Task description:
Beneath this task are records; print exactly the stretch of them from the line with "U1 pin PF0: none -> N002" through the line with "R8: 27k (GND, N005) -> 27k (GND, N004)", both ends included.

Start of Supplied data

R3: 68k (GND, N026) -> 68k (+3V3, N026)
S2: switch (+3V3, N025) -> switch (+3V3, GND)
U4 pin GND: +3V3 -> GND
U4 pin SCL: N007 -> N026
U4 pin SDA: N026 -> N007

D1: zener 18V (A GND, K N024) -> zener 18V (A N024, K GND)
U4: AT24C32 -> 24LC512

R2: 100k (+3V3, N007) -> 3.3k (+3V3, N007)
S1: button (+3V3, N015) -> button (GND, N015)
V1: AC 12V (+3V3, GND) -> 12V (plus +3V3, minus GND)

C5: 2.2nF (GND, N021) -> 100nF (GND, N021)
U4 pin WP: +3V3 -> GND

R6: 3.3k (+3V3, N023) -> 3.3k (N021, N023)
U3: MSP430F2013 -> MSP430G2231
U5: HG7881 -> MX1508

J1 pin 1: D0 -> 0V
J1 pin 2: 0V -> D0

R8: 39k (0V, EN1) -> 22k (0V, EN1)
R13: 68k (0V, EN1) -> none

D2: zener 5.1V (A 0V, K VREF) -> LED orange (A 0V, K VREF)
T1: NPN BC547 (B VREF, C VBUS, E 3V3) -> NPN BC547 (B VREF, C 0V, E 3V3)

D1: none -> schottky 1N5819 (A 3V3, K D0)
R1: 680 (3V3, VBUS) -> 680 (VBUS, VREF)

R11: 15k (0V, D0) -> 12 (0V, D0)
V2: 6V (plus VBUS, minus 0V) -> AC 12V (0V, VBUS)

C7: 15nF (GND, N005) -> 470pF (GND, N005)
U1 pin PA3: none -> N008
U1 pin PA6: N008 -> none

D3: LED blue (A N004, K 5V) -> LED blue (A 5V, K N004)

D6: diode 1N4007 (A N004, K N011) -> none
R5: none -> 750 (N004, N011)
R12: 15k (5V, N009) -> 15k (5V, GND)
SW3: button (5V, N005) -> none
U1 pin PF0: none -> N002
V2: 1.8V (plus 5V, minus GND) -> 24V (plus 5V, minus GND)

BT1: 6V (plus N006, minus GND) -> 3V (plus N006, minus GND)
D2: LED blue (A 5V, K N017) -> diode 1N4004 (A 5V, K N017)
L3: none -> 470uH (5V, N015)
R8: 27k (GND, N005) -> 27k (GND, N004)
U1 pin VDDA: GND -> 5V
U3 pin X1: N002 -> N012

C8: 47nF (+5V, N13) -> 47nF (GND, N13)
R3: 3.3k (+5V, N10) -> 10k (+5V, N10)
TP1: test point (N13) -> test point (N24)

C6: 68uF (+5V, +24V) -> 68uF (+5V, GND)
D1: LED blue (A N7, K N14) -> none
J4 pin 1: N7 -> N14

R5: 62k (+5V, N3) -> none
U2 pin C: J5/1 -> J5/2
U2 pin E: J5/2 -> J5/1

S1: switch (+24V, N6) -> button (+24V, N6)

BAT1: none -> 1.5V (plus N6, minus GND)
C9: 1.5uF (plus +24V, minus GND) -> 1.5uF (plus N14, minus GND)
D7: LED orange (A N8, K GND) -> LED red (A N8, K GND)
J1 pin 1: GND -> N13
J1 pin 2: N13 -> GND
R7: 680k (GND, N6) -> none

End of Supplied data

Response to this exercise:
U1 pin PF0: none -> N002
V2: 1.8V (plus 5V, minus GND) -> 24V (plus 5V, minus GND)

BT1: 6V (plus N006, minus GND) -> 3V (plus N006, minus GND)
D2: LED blue (A 5V, K N017) -> diode 1N4004 (A 5V, K N017)
L3: none -> 470uH (5V, N015)
R8: 27k (GND, N005) -> 27k (GND, N004)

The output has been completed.